**Task to complete**
After locating the line that contains "brown plate B6" in the records below, write out exactly that line and each line after it through the one that contains "blue round brick", and nothing else.

Segment Start: Provided information

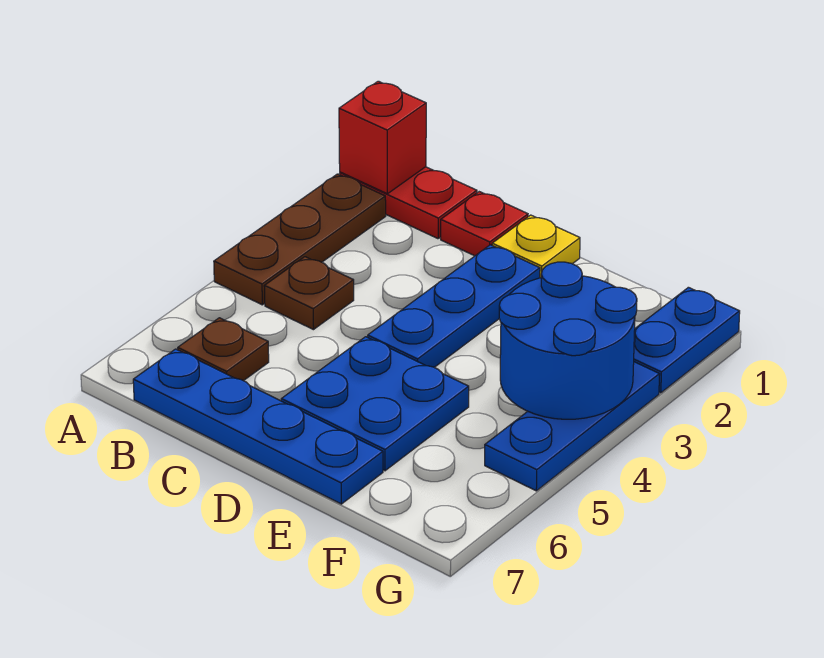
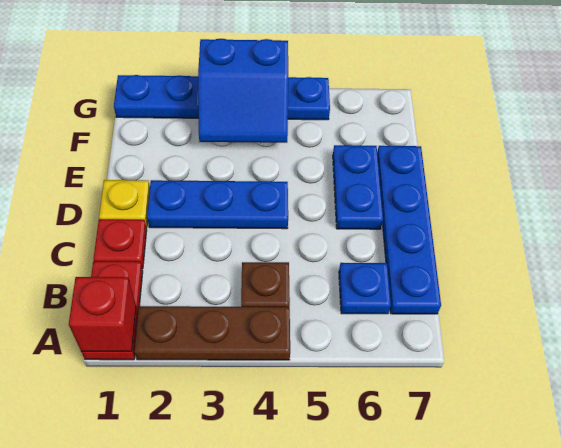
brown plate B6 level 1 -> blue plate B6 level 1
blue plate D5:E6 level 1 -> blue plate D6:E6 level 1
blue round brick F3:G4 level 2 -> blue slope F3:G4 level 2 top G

Segment End: Provided information
Segment Start: Provided information

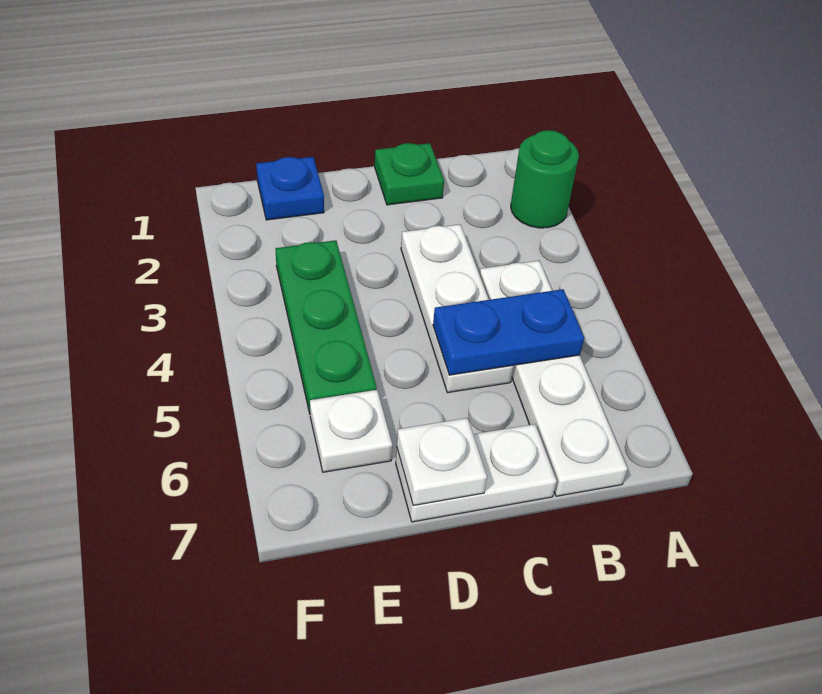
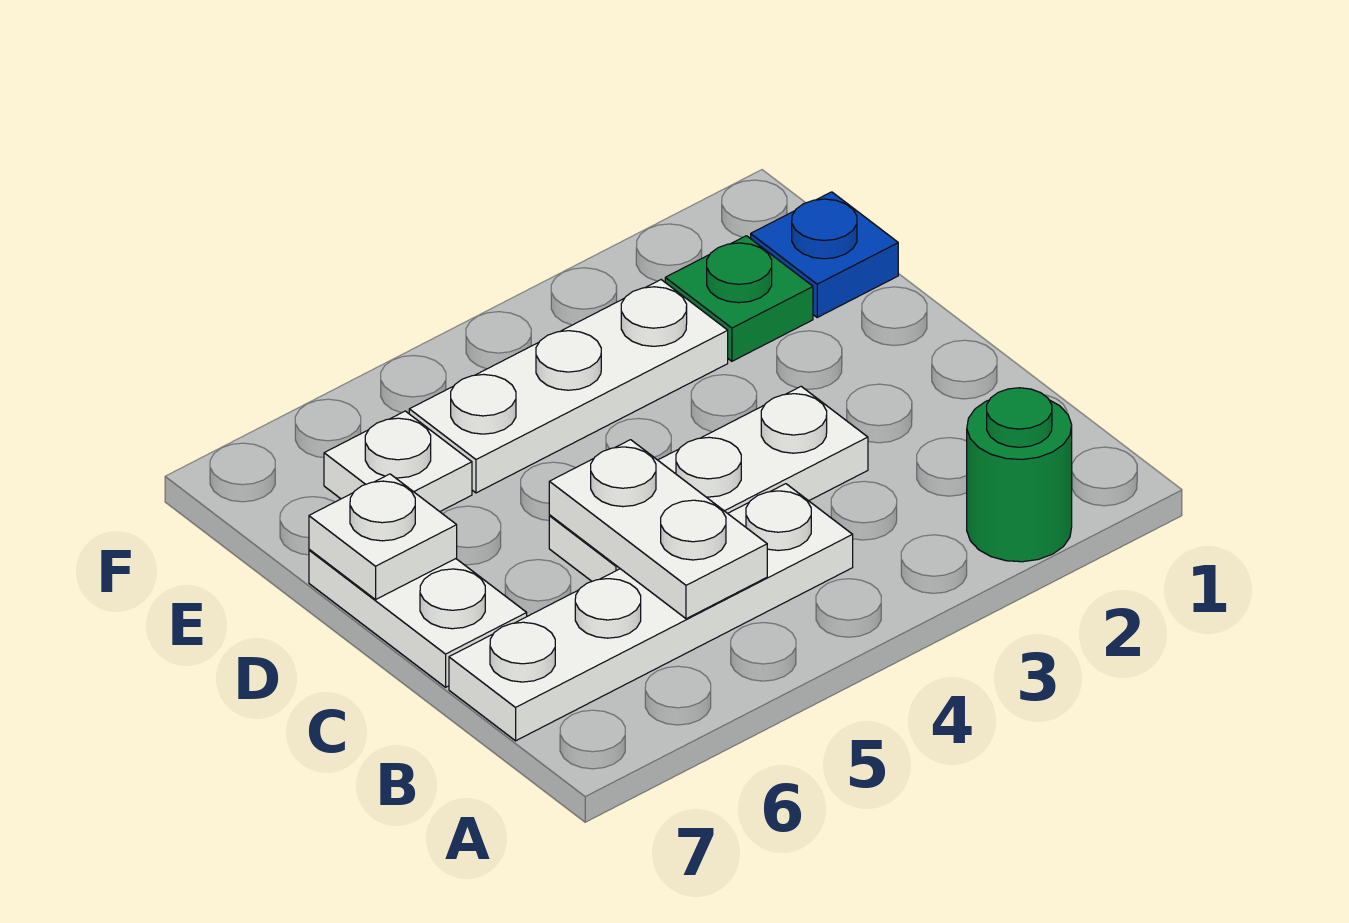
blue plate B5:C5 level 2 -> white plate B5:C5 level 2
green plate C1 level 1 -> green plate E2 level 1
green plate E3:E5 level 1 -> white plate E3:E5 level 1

Segment End: Provided information

**Response box**
brown plate B6 level 1 -> blue plate B6 level 1
blue plate D5:E6 level 1 -> blue plate D6:E6 level 1
blue round brick F3:G4 level 2 -> blue slope F3:G4 level 2 top G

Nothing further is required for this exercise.